Exercise requirements » Output range, inclusive: from the line containing "green diamond: (311, 537)" to the line containing "green semicircle: (328, 793)". Restate those lines from the data below word for word and only those.

Records for processing »
—————
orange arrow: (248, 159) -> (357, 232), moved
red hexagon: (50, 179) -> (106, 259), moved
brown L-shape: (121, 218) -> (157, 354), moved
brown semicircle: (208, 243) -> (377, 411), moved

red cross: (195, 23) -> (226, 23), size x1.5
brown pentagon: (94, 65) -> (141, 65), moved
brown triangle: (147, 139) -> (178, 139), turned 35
—————
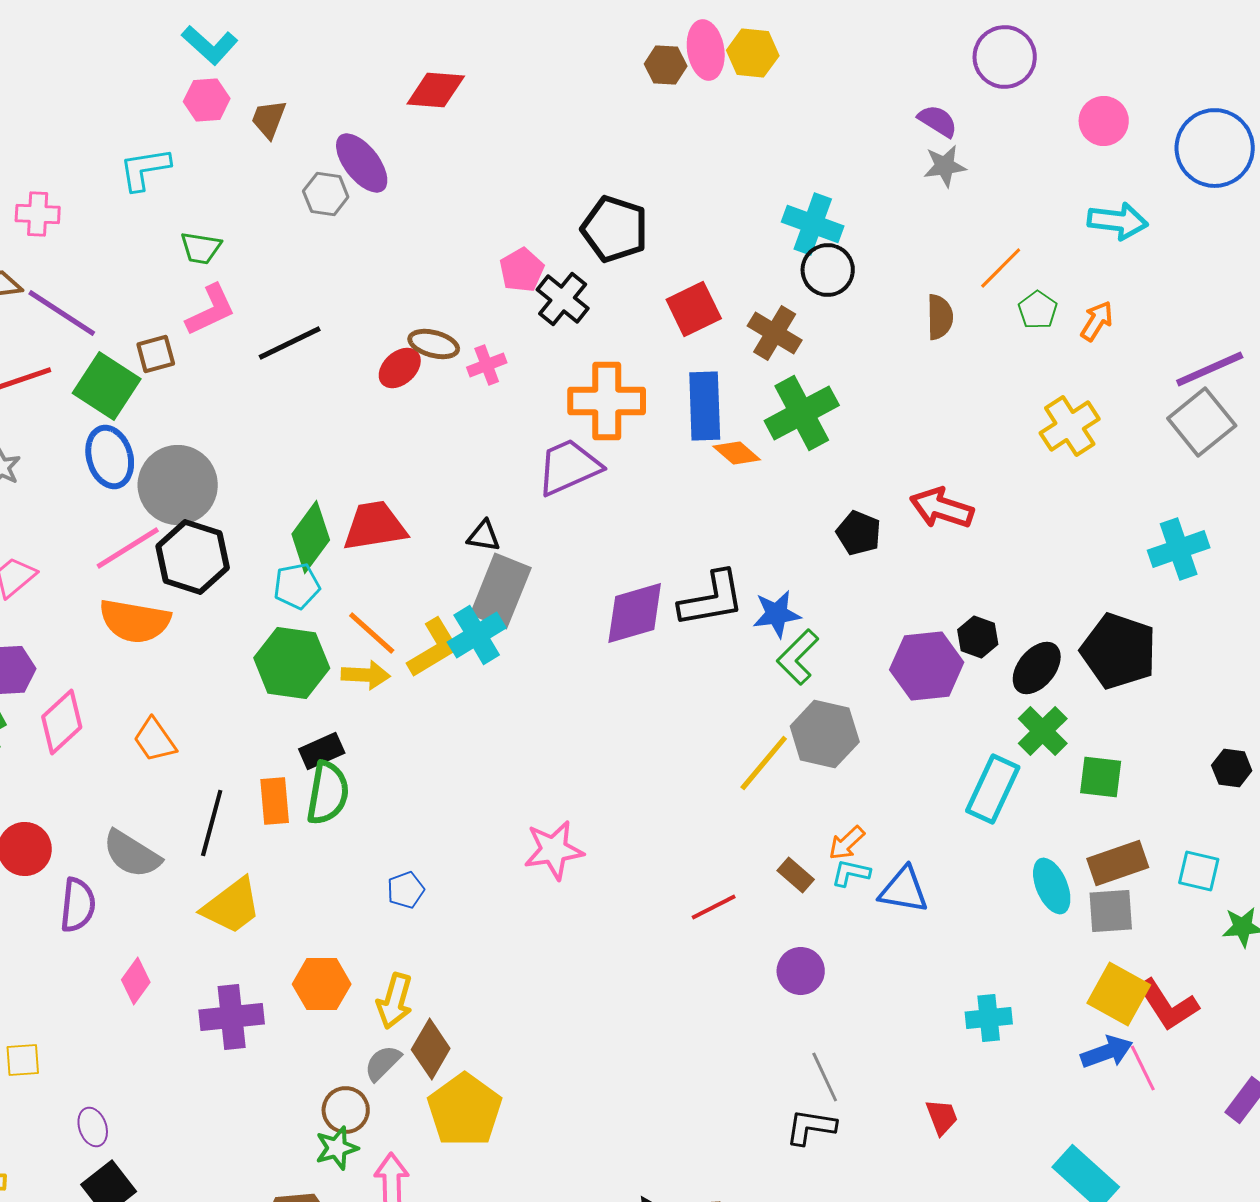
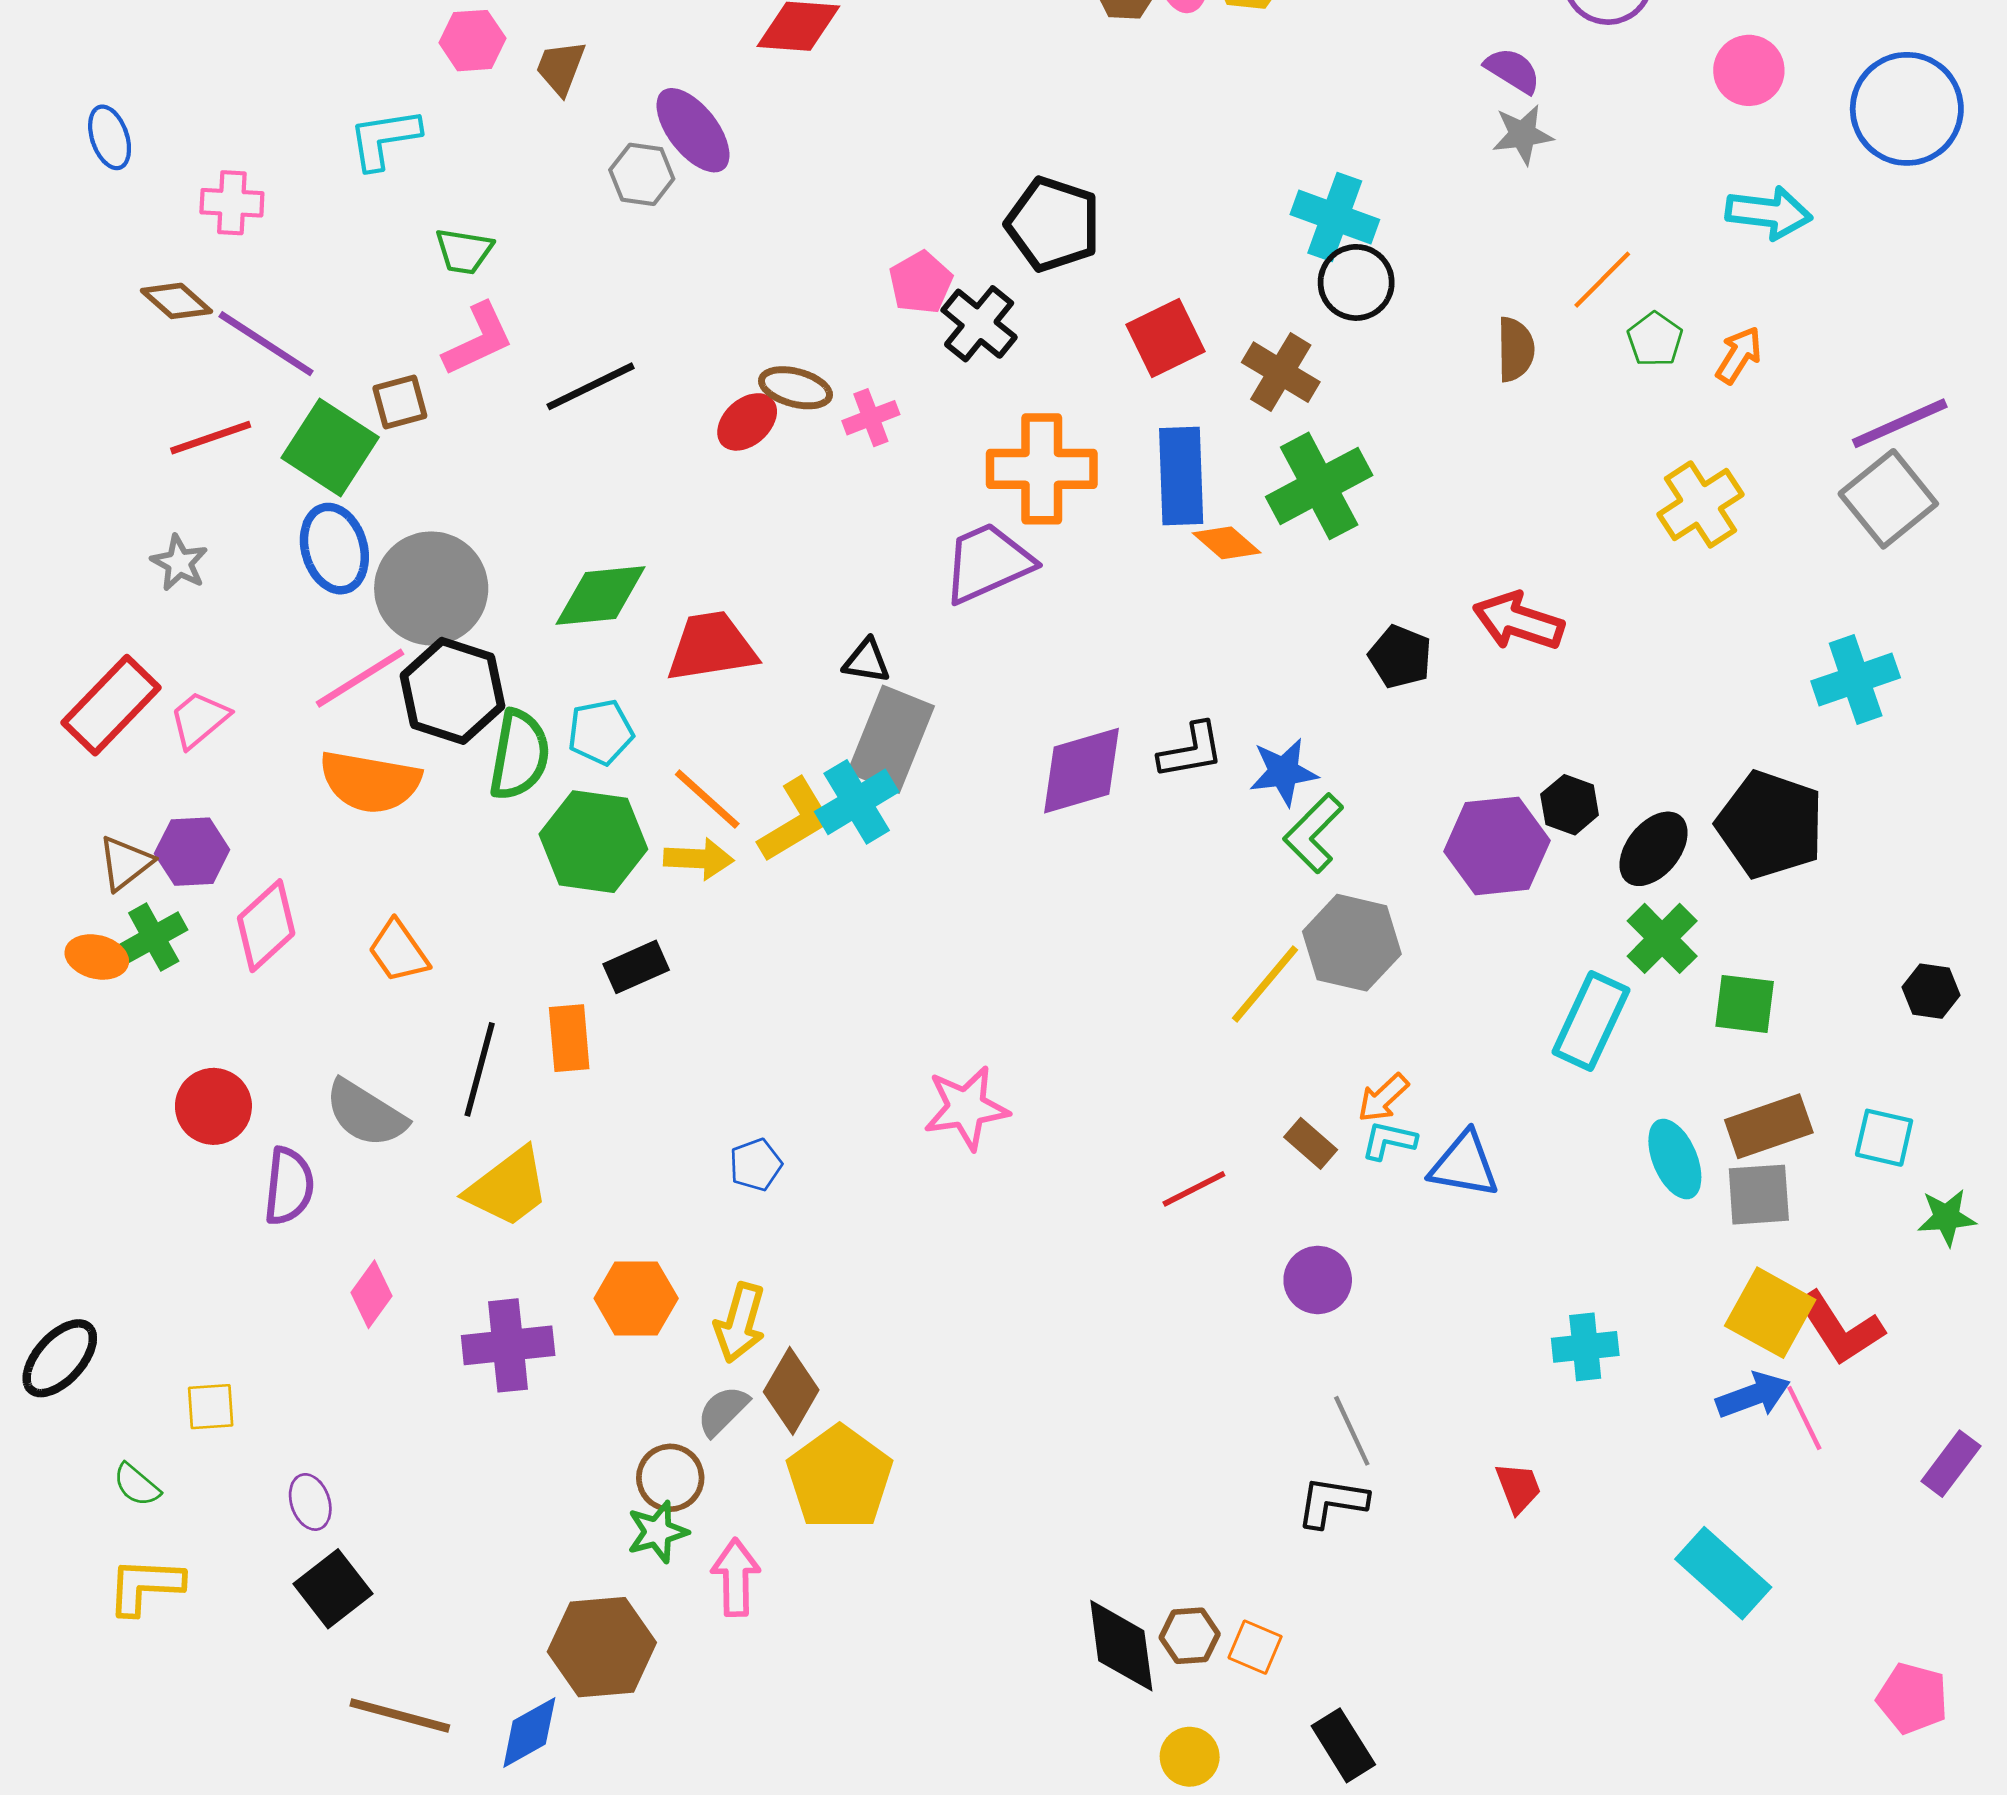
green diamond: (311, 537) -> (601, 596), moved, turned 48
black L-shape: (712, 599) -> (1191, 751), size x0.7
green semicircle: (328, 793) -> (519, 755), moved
—————
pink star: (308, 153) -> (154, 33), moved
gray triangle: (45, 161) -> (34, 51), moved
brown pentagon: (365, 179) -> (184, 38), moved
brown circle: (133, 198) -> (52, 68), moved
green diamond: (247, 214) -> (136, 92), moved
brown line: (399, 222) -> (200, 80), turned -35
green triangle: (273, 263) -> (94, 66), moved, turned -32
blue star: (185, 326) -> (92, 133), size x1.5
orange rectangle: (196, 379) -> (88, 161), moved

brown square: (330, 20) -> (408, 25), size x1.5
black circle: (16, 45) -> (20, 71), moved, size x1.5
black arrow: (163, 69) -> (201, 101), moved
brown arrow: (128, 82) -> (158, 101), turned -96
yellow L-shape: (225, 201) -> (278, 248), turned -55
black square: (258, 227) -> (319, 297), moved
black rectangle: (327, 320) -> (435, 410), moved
—————
Solution to the exercise »
green diamond: (311, 537) -> (601, 596), moved, turned 48
black L-shape: (712, 599) -> (1191, 751), size x0.7
green semicircle: (328, 793) -> (519, 755), moved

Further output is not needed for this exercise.